> RECORDS FOR THIS TASK:

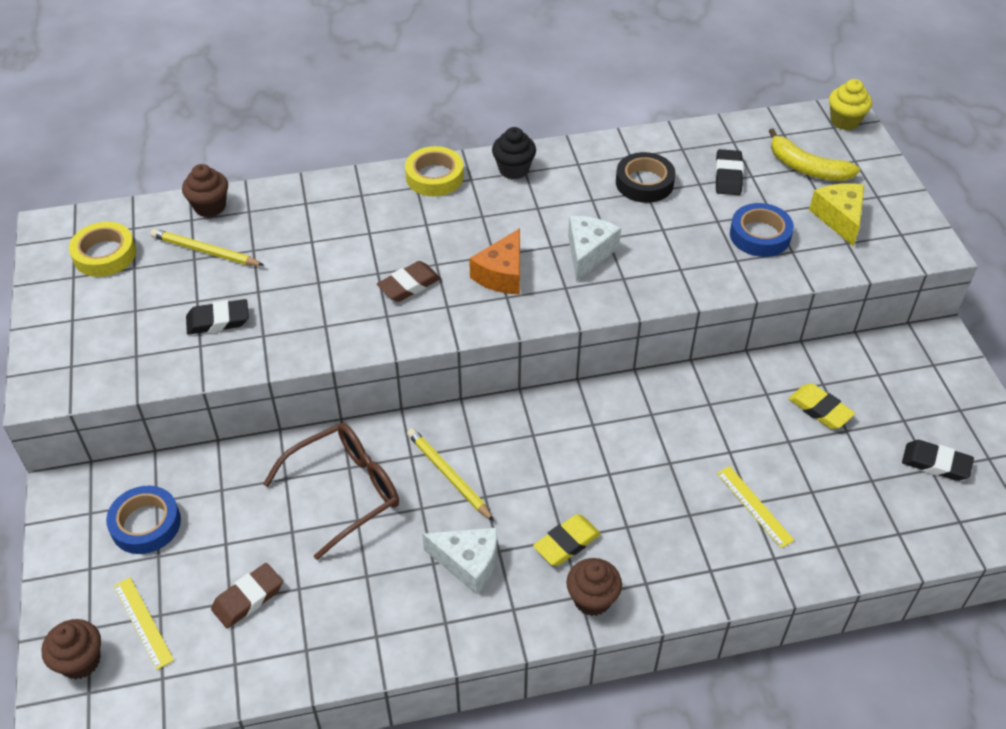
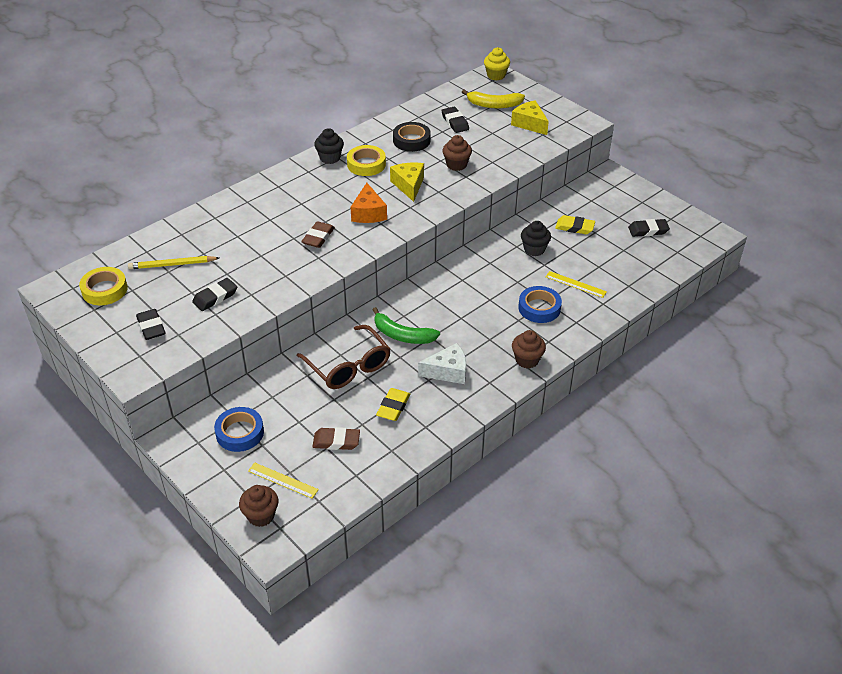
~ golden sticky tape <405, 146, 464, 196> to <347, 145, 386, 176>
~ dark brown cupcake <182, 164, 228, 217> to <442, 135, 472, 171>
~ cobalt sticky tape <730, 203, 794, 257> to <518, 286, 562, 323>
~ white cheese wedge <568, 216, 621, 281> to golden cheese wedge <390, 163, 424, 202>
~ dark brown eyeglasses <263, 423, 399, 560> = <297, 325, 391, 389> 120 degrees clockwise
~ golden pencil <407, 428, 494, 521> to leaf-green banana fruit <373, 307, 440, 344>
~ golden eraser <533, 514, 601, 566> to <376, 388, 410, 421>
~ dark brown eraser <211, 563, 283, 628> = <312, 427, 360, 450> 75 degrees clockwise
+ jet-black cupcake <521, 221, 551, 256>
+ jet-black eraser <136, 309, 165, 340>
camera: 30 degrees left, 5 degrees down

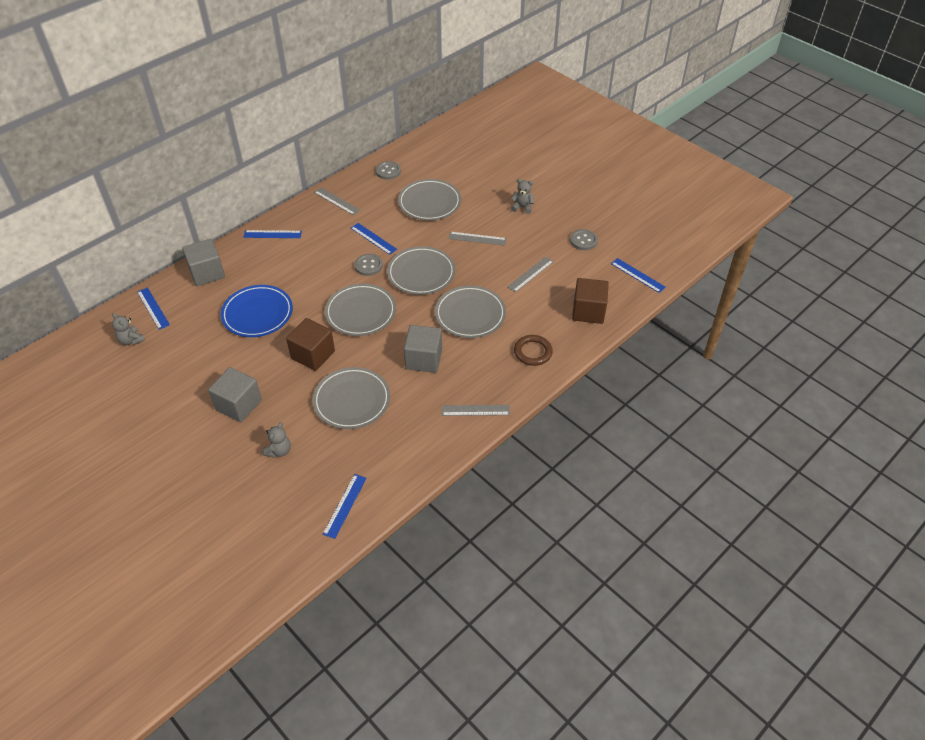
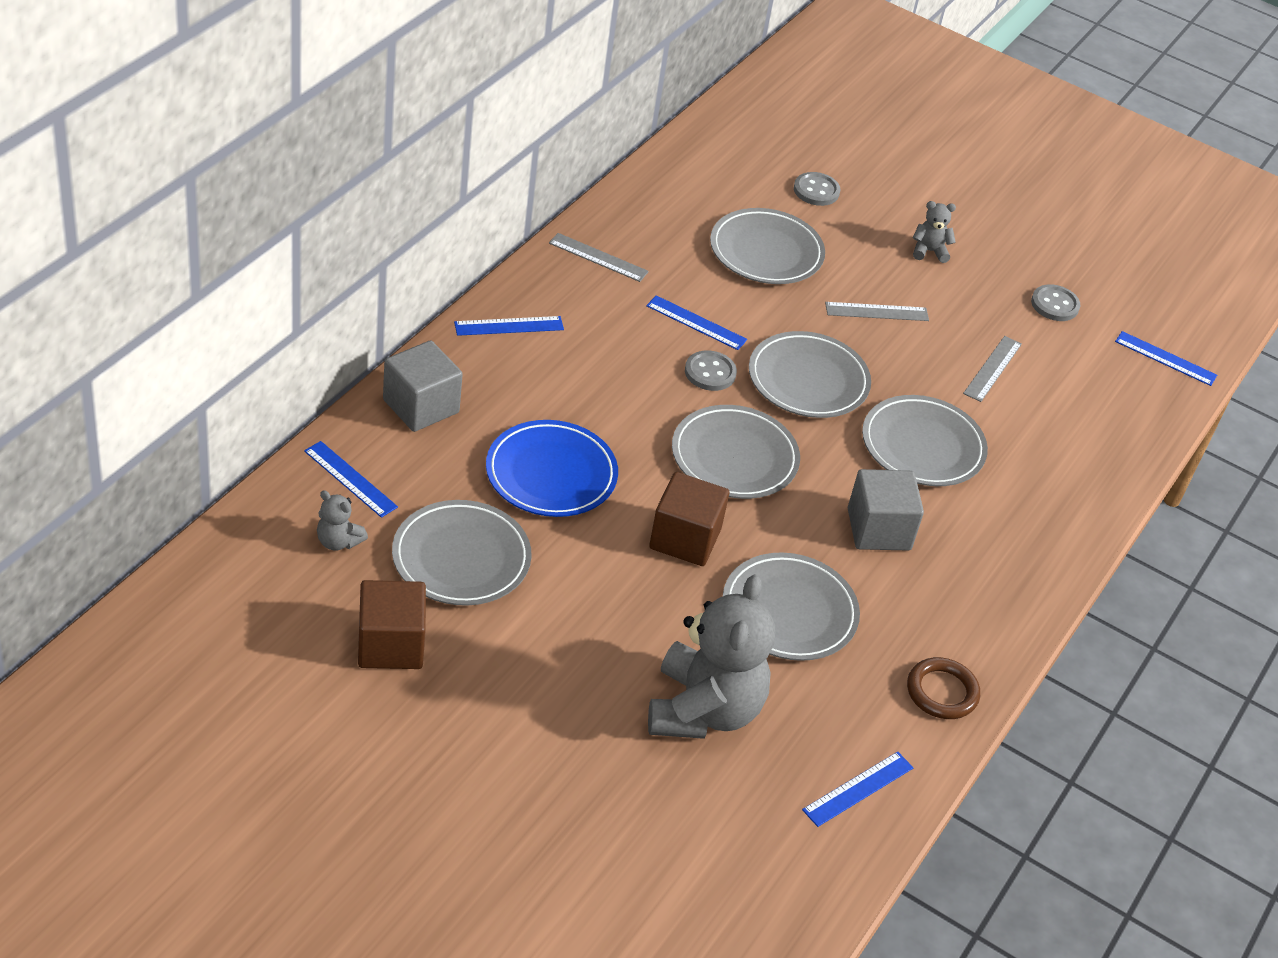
~ gray shirt button <375, 161, 401, 180> to <794, 172, 840, 206>
~ dark brown block <572, 278, 609, 324> to <358, 580, 426, 669>
~ dark brown hoop <514, 335, 553, 366> to <907, 657, 980, 719>
- gray block <208, 367, 262, 422>
- gray straightedge <442, 405, 510, 416>
~ gray teddy <262, 422, 291, 458> = <648, 574, 775, 739> x2.37
~ cobalt straightedge <323, 474, 367, 539> = <802, 752, 914, 827> 45 degrees clockwise
+ gray dinner plate <392, 500, 532, 606>
camera: 20 degrees left, 5 degrees down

> TASK STATEMENT: Output every line above exactly as it stands, and drop any picture.

> YOUR SOLUTION:
~ golden sticky tape <405, 146, 464, 196> to <347, 145, 386, 176>
~ dark brown cupcake <182, 164, 228, 217> to <442, 135, 472, 171>
~ cobalt sticky tape <730, 203, 794, 257> to <518, 286, 562, 323>
~ white cheese wedge <568, 216, 621, 281> to golden cheese wedge <390, 163, 424, 202>
~ dark brown eyeglasses <263, 423, 399, 560> = <297, 325, 391, 389> 120 degrees clockwise
~ golden pencil <407, 428, 494, 521> to leaf-green banana fruit <373, 307, 440, 344>
~ golden eraser <533, 514, 601, 566> to <376, 388, 410, 421>
~ dark brown eraser <211, 563, 283, 628> = <312, 427, 360, 450> 75 degrees clockwise
+ jet-black cupcake <521, 221, 551, 256>
+ jet-black eraser <136, 309, 165, 340>
camera: 30 degrees left, 5 degrees down

~ gray shirt button <375, 161, 401, 180> to <794, 172, 840, 206>
~ dark brown block <572, 278, 609, 324> to <358, 580, 426, 669>
~ dark brown hoop <514, 335, 553, 366> to <907, 657, 980, 719>
- gray block <208, 367, 262, 422>
- gray straightedge <442, 405, 510, 416>
~ gray teddy <262, 422, 291, 458> = <648, 574, 775, 739> x2.37
~ cobalt straightedge <323, 474, 367, 539> = <802, 752, 914, 827> 45 degrees clockwise
+ gray dinner plate <392, 500, 532, 606>
camera: 20 degrees left, 5 degrees down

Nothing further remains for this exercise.